● **Task statement**
Up to and including the line with "dark.odt: [435,112,463,150] ->", restate every line of the records below word for word, from the first line on, leaving out the pictures.

[Stored entries]

######

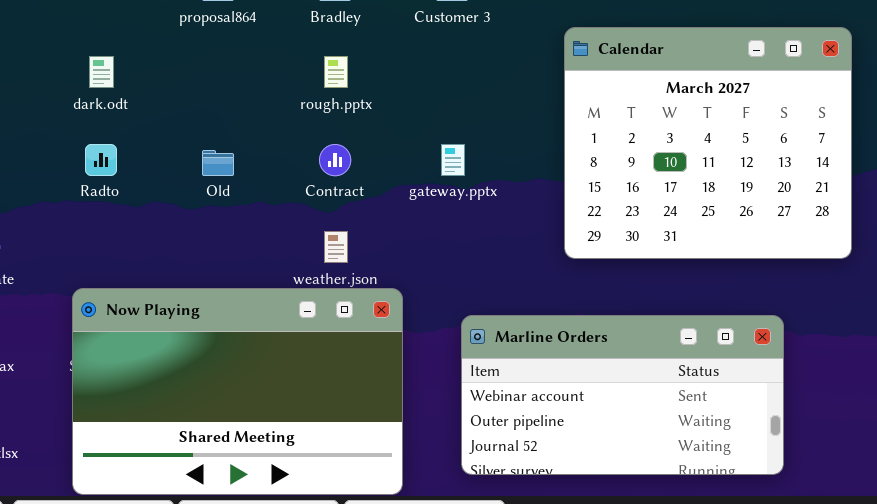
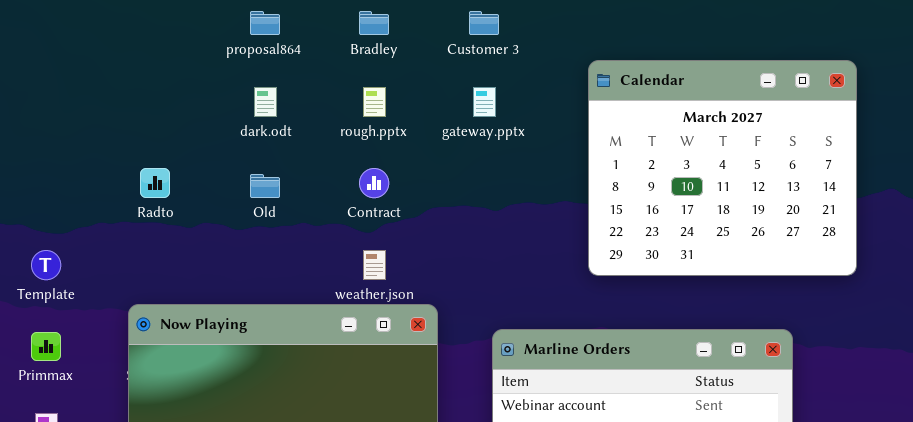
dark.odt: [89,56,114,88] -> [254,87,277,117], moved
gateway.pptx: [441,144,465,176] -> [473,87,496,117], moved

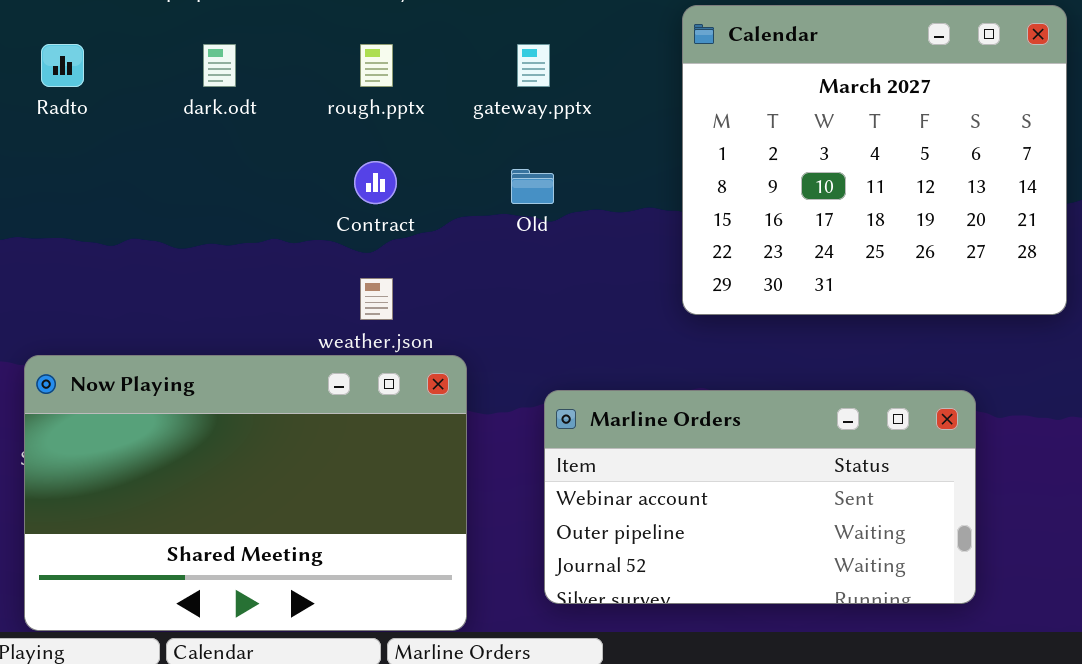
Radto: [140,168,170,198] -> [41,44,84,87], moved
Old: [250,174,280,198] -> [511,169,554,204], moved

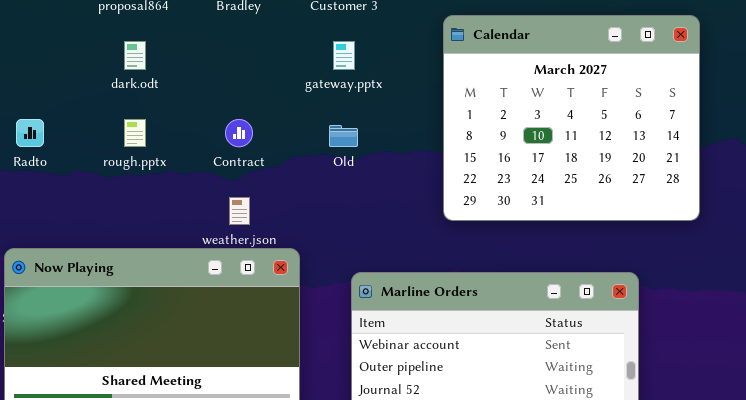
Radto: [41,44,84,87] -> [16,119,44,147], moved
rough.pptx: [360,44,393,87] -> [124,119,146,147], moved

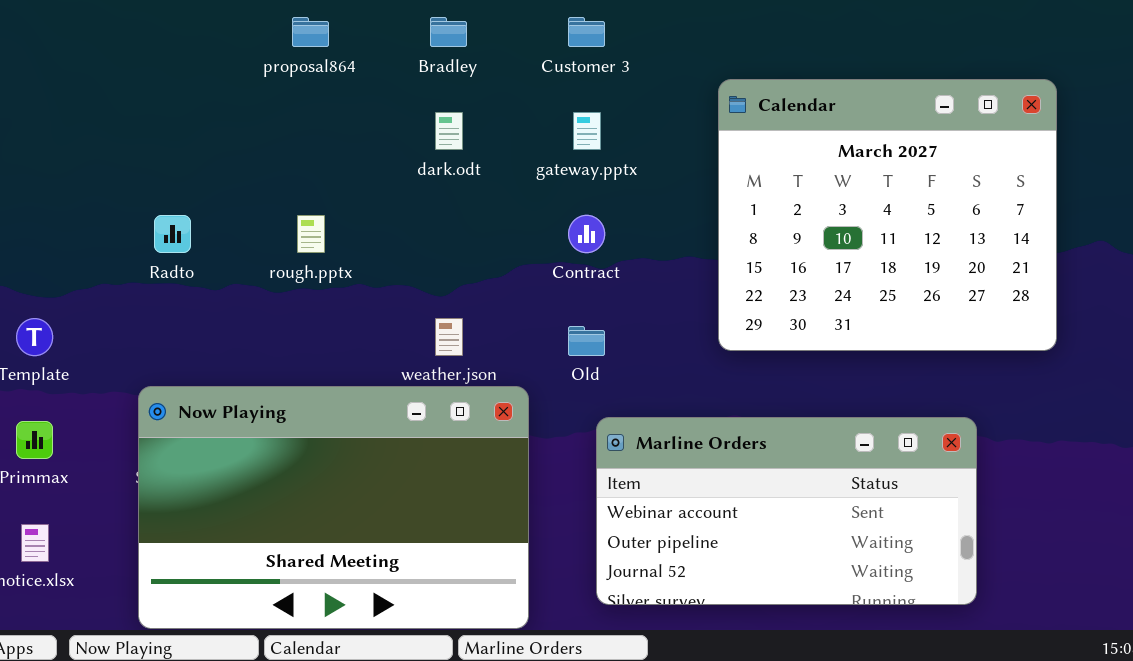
dark.odt: [124,41,146,70] -> [435,112,463,150], moved
Contract: [225,119,253,147] -> [568,215,605,253], moved
Old: [329,125,358,147] -> [568,326,605,356], moved

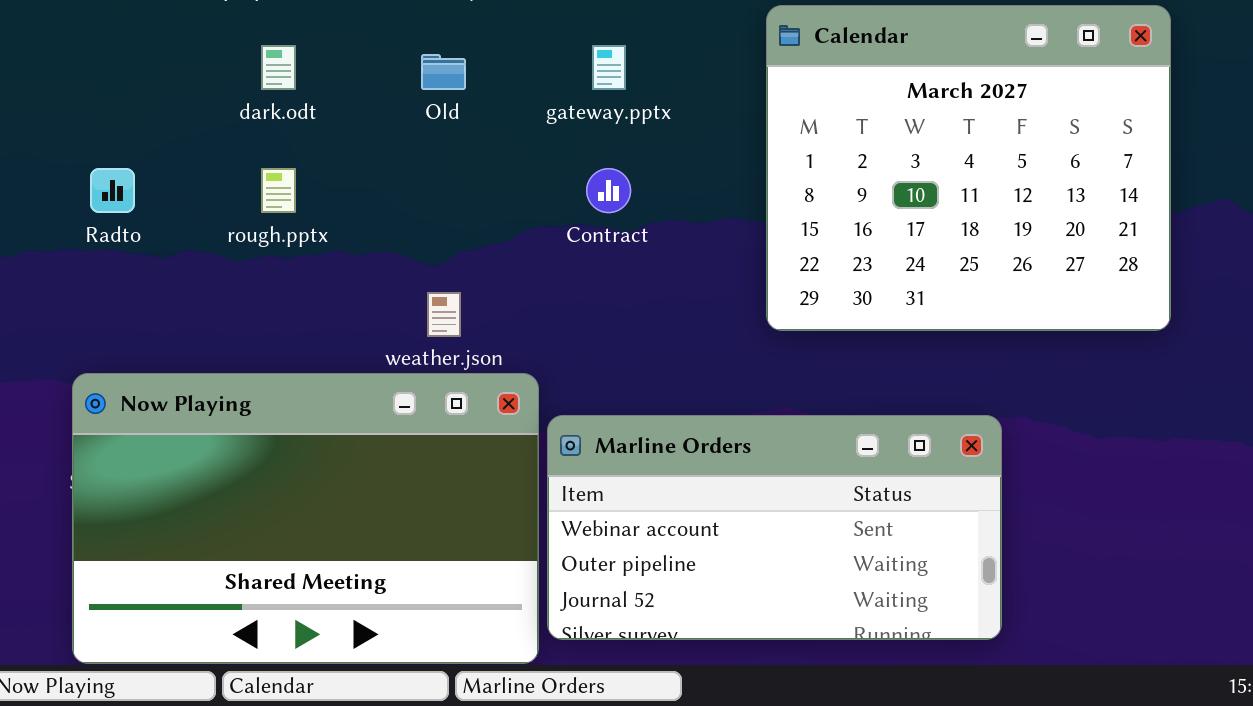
dark.odt: [435,112,463,150] -> [261,45,296,90], moved
Old: [568,326,605,356] -> [421,54,466,90], moved
Marline Orders: [596,417,977,605] -> [547,415,1002,640], moved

######

● **Written reply**
dark.odt: [89,56,114,88] -> [254,87,277,117], moved
gateway.pptx: [441,144,465,176] -> [473,87,496,117], moved

Radto: [140,168,170,198] -> [41,44,84,87], moved
Old: [250,174,280,198] -> [511,169,554,204], moved

Radto: [41,44,84,87] -> [16,119,44,147], moved
rough.pptx: [360,44,393,87] -> [124,119,146,147], moved

dark.odt: [124,41,146,70] -> [435,112,463,150], moved
Contract: [225,119,253,147] -> [568,215,605,253], moved
Old: [329,125,358,147] -> [568,326,605,356], moved

dark.odt: [435,112,463,150] -> [261,45,296,90], moved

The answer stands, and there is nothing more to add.